■ **Work request**: Among the lines below, copy exactly those from the one with "green tree [560,443,608,497]" through the one with "camera: 30 degrees left, 5 degrees up", counting both ends.

■ **Material provided**:

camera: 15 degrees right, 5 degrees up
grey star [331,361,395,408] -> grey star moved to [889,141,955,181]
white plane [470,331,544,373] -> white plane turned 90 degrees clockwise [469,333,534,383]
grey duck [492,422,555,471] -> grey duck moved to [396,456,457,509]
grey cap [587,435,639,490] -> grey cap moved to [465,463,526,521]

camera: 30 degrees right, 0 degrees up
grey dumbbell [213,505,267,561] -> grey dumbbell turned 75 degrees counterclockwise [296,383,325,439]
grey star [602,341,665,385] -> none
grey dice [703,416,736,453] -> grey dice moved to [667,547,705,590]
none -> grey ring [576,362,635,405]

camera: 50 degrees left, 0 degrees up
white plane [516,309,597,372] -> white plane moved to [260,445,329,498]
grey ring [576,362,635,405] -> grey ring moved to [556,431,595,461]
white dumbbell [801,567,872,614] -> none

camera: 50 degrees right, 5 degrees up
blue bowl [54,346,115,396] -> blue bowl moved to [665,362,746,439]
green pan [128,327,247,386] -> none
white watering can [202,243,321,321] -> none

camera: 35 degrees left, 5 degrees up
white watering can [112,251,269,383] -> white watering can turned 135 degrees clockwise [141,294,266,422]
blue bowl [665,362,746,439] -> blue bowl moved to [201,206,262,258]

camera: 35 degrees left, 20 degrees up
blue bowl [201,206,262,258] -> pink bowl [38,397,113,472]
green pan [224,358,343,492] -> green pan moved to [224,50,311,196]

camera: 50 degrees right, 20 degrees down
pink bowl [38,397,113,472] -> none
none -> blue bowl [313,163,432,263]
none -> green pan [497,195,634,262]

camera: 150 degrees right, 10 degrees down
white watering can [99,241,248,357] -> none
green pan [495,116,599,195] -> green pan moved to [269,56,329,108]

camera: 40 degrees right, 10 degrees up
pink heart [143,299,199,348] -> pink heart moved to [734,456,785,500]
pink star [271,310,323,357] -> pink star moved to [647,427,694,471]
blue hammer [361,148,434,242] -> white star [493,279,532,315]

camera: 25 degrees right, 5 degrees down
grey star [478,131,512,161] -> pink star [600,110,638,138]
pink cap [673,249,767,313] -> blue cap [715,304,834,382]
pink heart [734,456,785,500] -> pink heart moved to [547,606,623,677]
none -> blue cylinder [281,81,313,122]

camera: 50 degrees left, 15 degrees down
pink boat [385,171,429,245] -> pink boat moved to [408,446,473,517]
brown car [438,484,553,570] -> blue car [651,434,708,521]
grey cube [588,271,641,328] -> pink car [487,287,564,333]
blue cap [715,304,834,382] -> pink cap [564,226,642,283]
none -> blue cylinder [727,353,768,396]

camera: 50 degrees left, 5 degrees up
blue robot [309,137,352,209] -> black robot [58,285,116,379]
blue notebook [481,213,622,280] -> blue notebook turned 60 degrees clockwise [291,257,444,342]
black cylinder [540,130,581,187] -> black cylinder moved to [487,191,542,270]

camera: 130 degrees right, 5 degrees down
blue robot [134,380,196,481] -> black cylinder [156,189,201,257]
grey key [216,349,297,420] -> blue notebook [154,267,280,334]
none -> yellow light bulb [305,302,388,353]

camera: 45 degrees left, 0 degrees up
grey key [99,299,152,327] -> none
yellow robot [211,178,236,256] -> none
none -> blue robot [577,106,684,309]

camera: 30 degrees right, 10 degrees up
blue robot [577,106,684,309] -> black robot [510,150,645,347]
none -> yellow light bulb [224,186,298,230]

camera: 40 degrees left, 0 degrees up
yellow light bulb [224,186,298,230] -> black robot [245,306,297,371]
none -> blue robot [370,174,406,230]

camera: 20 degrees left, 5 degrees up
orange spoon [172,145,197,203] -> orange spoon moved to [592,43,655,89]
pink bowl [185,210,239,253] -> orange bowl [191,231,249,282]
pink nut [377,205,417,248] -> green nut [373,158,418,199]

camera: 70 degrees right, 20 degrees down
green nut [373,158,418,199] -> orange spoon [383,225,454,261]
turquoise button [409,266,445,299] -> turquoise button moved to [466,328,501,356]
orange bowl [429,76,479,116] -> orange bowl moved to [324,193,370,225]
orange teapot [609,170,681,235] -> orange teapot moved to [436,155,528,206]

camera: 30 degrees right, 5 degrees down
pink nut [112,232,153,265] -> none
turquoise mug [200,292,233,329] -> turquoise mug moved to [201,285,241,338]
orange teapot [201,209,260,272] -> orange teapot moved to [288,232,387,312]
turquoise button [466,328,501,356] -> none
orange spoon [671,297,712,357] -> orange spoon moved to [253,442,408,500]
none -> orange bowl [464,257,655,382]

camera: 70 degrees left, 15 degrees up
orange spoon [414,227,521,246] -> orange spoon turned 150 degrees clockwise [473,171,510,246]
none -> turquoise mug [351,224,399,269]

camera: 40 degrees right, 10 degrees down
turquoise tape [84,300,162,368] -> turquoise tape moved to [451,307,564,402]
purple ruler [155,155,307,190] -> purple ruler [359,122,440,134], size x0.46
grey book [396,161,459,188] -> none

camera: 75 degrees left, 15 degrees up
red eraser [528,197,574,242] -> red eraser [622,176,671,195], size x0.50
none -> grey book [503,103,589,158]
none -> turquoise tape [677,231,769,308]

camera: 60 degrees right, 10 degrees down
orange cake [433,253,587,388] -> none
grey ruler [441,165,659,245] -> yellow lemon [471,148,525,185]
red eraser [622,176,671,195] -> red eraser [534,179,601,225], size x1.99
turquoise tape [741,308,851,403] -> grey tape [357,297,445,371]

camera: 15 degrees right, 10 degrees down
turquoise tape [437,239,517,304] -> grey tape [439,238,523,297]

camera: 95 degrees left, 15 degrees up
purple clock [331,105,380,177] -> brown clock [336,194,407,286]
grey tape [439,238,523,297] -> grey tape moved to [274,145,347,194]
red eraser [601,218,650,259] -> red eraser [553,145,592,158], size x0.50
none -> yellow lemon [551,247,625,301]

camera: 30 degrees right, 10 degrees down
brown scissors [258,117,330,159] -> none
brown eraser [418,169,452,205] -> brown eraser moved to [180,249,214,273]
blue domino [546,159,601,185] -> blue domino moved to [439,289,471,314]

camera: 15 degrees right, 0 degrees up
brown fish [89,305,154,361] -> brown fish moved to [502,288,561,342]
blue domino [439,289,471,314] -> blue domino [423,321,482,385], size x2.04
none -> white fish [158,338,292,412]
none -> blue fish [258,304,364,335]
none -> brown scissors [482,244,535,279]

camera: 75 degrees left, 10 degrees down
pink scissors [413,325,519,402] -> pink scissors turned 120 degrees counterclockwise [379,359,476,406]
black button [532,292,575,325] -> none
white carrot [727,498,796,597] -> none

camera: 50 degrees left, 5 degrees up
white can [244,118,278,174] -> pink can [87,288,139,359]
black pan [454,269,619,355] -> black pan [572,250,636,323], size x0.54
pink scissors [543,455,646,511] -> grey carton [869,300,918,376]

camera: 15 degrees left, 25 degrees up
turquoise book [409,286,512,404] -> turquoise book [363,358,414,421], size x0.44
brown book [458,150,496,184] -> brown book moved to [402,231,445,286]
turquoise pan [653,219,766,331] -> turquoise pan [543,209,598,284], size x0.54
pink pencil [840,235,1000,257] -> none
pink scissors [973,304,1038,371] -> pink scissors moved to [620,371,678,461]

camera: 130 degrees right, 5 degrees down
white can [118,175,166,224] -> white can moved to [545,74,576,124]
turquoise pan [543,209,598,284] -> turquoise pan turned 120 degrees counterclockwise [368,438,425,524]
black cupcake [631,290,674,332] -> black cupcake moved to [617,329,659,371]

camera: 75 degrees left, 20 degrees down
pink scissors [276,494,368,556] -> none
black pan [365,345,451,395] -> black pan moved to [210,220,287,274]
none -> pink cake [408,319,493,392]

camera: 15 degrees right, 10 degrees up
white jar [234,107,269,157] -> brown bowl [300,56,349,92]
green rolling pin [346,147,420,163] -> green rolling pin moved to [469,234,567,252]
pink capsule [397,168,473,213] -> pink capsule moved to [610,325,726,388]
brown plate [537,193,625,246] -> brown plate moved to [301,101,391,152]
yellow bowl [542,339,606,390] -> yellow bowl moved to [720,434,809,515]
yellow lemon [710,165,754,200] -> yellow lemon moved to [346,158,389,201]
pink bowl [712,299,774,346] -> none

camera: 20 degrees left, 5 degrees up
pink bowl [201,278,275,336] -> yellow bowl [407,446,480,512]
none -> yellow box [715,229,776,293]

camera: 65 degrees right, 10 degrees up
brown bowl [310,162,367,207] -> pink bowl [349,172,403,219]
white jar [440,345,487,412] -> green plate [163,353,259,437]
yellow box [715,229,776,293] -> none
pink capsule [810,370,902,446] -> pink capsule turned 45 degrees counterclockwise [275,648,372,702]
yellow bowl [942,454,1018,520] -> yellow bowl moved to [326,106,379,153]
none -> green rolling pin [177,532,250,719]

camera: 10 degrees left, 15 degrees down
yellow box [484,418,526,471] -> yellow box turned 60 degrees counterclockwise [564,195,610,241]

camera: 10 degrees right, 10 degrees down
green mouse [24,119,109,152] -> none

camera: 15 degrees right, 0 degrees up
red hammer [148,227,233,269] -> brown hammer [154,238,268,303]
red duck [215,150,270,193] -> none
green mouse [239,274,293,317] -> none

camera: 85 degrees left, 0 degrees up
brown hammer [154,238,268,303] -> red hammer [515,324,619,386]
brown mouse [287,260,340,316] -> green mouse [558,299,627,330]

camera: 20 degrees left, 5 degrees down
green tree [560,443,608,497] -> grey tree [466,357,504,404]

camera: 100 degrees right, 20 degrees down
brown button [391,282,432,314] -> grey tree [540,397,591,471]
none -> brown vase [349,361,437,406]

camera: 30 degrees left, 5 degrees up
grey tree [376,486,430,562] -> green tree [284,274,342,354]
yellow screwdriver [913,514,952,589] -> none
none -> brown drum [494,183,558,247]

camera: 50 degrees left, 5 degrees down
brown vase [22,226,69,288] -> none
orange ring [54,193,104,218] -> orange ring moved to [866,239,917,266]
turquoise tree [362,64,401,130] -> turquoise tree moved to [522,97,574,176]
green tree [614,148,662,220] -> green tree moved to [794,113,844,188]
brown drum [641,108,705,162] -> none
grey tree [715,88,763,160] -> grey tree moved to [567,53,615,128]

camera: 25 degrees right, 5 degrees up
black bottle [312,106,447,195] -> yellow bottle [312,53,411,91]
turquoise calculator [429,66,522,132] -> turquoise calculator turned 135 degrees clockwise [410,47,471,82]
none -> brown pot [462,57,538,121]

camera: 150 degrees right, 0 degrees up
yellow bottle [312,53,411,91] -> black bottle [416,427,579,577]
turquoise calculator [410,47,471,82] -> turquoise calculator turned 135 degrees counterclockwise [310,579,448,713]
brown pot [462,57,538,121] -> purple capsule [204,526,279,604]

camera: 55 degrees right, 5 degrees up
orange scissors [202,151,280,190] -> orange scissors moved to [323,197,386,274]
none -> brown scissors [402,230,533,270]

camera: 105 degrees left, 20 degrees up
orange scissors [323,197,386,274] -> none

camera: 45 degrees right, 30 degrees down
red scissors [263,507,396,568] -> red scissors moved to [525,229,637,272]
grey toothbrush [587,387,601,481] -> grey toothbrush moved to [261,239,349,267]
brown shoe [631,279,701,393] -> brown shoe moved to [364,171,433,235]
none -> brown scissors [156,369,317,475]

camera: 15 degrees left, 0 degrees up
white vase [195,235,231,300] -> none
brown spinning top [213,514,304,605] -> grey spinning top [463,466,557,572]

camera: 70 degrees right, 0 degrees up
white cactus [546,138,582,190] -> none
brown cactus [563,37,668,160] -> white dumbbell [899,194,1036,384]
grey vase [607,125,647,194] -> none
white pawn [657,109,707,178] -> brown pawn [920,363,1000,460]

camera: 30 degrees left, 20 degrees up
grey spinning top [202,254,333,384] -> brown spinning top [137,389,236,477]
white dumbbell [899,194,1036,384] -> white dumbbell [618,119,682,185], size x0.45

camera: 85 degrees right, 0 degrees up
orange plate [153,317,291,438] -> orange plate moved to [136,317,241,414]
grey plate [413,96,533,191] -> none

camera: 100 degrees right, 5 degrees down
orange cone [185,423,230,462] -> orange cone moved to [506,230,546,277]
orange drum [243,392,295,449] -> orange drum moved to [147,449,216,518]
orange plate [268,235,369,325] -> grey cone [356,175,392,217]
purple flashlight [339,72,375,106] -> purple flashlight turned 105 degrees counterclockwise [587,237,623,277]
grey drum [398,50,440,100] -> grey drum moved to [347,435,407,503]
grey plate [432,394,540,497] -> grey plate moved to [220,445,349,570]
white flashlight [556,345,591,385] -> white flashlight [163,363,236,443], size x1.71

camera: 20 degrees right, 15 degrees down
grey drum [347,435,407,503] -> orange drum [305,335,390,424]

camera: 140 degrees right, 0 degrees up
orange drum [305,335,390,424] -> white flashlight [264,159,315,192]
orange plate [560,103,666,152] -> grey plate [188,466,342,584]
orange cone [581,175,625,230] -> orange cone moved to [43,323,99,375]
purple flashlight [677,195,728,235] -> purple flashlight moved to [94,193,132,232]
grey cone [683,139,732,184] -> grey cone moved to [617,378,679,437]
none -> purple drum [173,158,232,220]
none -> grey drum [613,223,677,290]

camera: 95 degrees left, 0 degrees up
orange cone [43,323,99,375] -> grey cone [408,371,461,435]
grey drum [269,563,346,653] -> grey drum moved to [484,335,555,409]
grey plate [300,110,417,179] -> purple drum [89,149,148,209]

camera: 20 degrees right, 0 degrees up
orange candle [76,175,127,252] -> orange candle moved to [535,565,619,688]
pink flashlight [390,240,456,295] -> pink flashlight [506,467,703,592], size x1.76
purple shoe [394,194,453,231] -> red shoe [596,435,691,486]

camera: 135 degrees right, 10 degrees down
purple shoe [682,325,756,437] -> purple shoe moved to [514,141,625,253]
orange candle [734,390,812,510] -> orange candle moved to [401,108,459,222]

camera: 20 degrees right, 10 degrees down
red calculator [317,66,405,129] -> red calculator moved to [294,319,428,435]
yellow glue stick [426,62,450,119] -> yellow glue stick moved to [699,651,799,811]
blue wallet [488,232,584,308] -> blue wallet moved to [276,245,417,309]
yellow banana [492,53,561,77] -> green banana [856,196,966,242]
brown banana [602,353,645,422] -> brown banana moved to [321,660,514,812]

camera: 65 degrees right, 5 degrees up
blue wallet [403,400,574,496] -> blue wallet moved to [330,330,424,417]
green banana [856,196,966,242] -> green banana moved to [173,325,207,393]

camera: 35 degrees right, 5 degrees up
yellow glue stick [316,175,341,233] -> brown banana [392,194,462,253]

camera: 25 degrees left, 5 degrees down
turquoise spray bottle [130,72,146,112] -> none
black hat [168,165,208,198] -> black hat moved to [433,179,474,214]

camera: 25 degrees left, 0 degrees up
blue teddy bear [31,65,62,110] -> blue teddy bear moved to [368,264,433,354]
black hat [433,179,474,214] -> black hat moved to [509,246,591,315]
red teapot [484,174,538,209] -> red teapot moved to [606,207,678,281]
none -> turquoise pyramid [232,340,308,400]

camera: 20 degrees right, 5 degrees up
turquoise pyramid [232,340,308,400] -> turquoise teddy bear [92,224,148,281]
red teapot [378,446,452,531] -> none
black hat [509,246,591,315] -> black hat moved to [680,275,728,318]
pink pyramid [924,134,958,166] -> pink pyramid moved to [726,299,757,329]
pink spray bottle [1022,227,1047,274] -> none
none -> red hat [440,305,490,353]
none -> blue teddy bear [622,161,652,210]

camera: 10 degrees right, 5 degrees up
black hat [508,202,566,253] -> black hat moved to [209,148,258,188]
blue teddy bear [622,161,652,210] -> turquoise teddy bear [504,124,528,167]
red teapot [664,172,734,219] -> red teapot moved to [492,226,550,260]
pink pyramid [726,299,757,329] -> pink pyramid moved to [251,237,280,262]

■ **Written solution**:
green tree [560,443,608,497] -> grey tree [466,357,504,404]

camera: 100 degrees right, 20 degrees down
brown button [391,282,432,314] -> grey tree [540,397,591,471]
none -> brown vase [349,361,437,406]

camera: 30 degrees left, 5 degrees up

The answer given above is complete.